(Data excerpts)

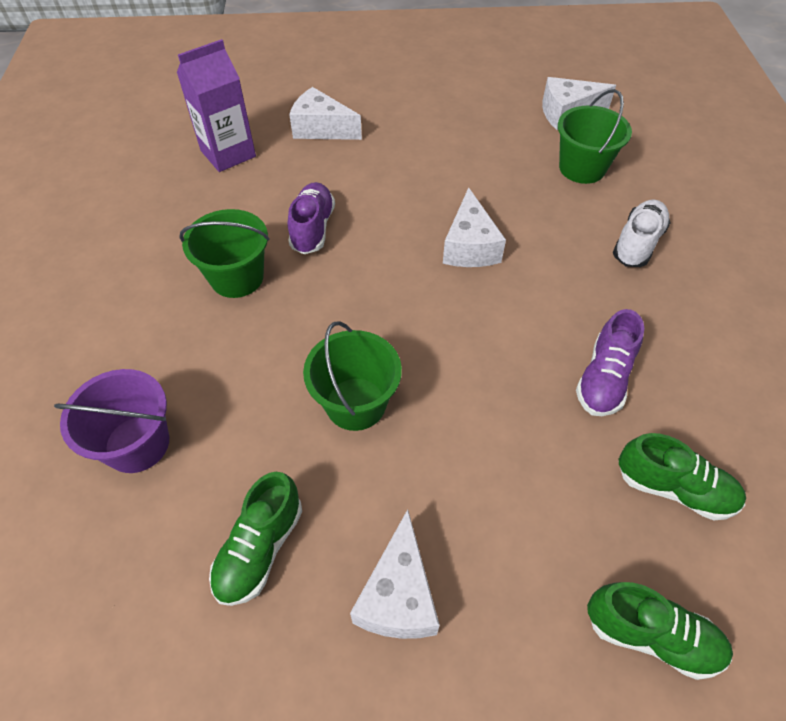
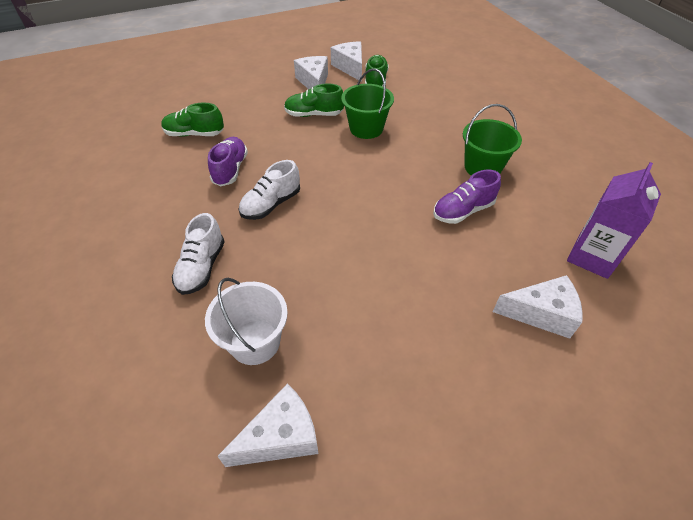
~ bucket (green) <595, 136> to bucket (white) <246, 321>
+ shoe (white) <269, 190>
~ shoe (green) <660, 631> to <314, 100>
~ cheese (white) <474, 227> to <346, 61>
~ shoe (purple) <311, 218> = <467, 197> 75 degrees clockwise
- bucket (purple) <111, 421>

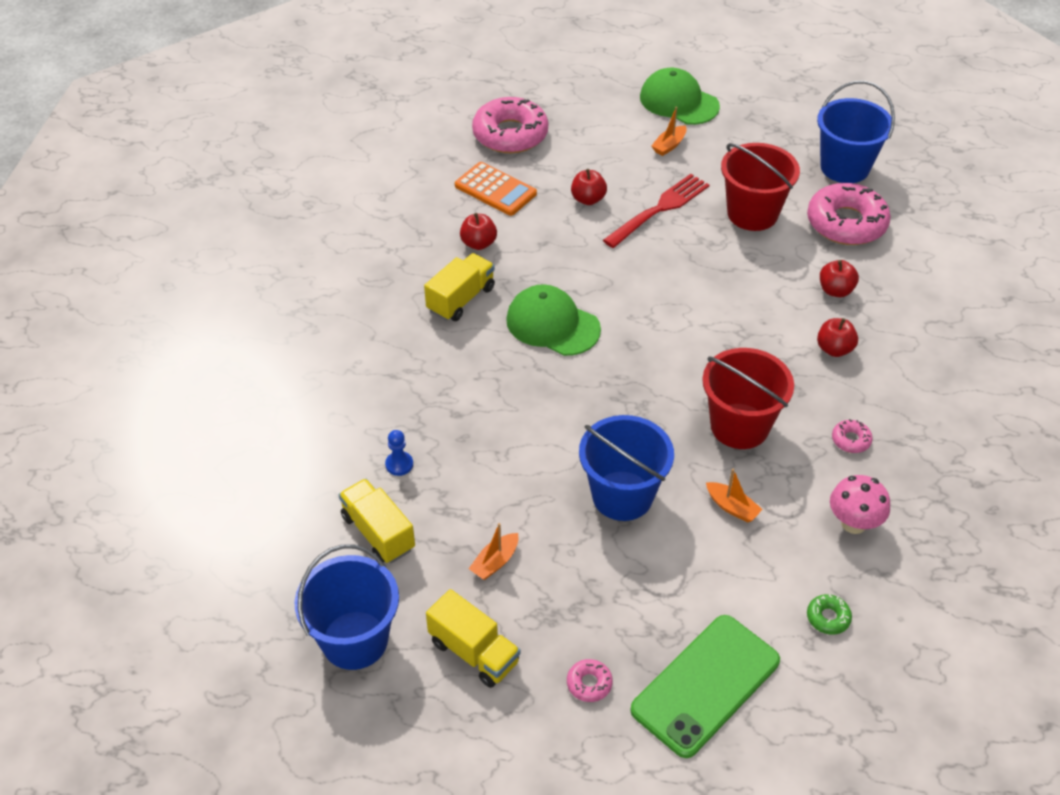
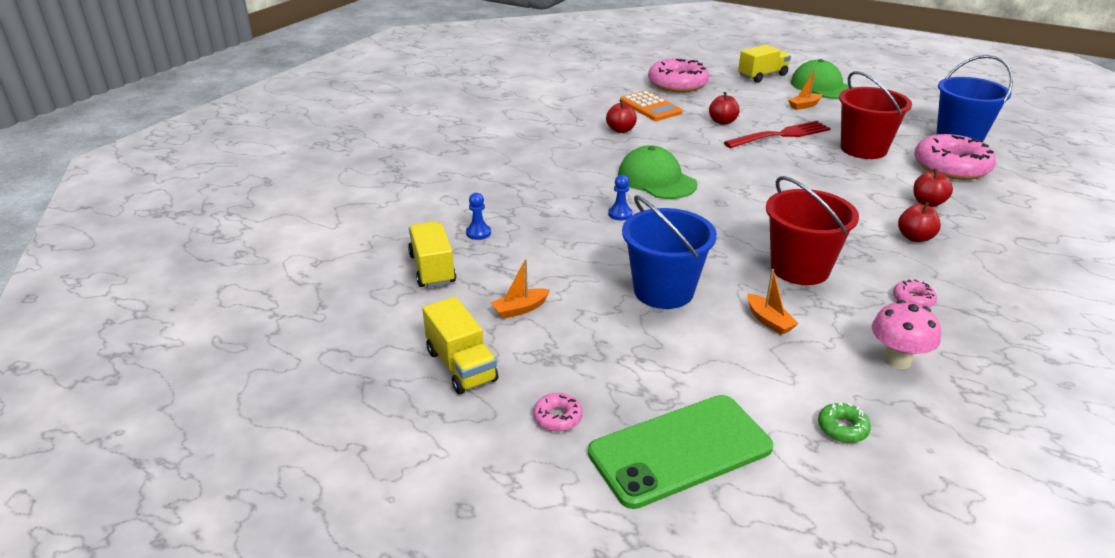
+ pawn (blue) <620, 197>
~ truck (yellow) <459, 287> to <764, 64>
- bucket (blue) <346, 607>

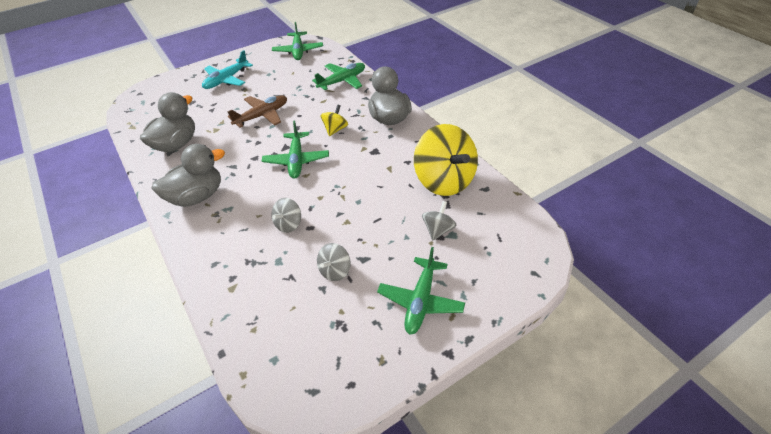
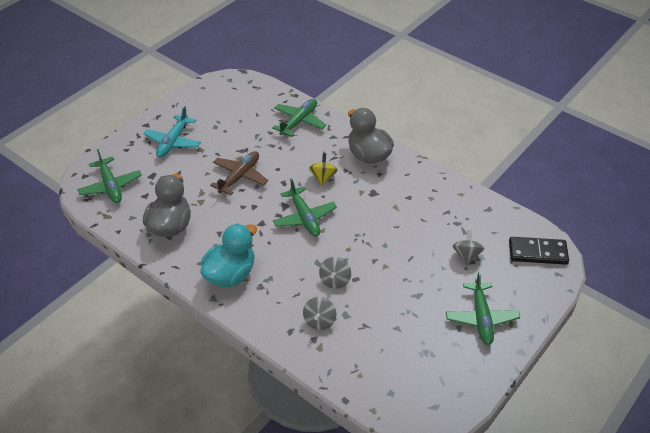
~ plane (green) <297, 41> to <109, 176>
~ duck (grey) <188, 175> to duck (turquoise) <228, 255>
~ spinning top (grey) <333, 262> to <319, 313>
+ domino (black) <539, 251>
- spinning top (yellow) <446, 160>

→ **WORK ITEM**: Set down all the entries above verbatim, and include none of the pictures.

→ **EXERCISE ANSWER**:
~ bucket (green) <595, 136> to bucket (white) <246, 321>
+ shoe (white) <269, 190>
~ shoe (green) <660, 631> to <314, 100>
~ cheese (white) <474, 227> to <346, 61>
~ shoe (purple) <311, 218> = <467, 197> 75 degrees clockwise
- bucket (purple) <111, 421>

+ pawn (blue) <620, 197>
~ truck (yellow) <459, 287> to <764, 64>
- bucket (blue) <346, 607>

~ plane (green) <297, 41> to <109, 176>
~ duck (grey) <188, 175> to duck (turquoise) <228, 255>
~ spinning top (grey) <333, 262> to <319, 313>
+ domino (black) <539, 251>
- spinning top (yellow) <446, 160>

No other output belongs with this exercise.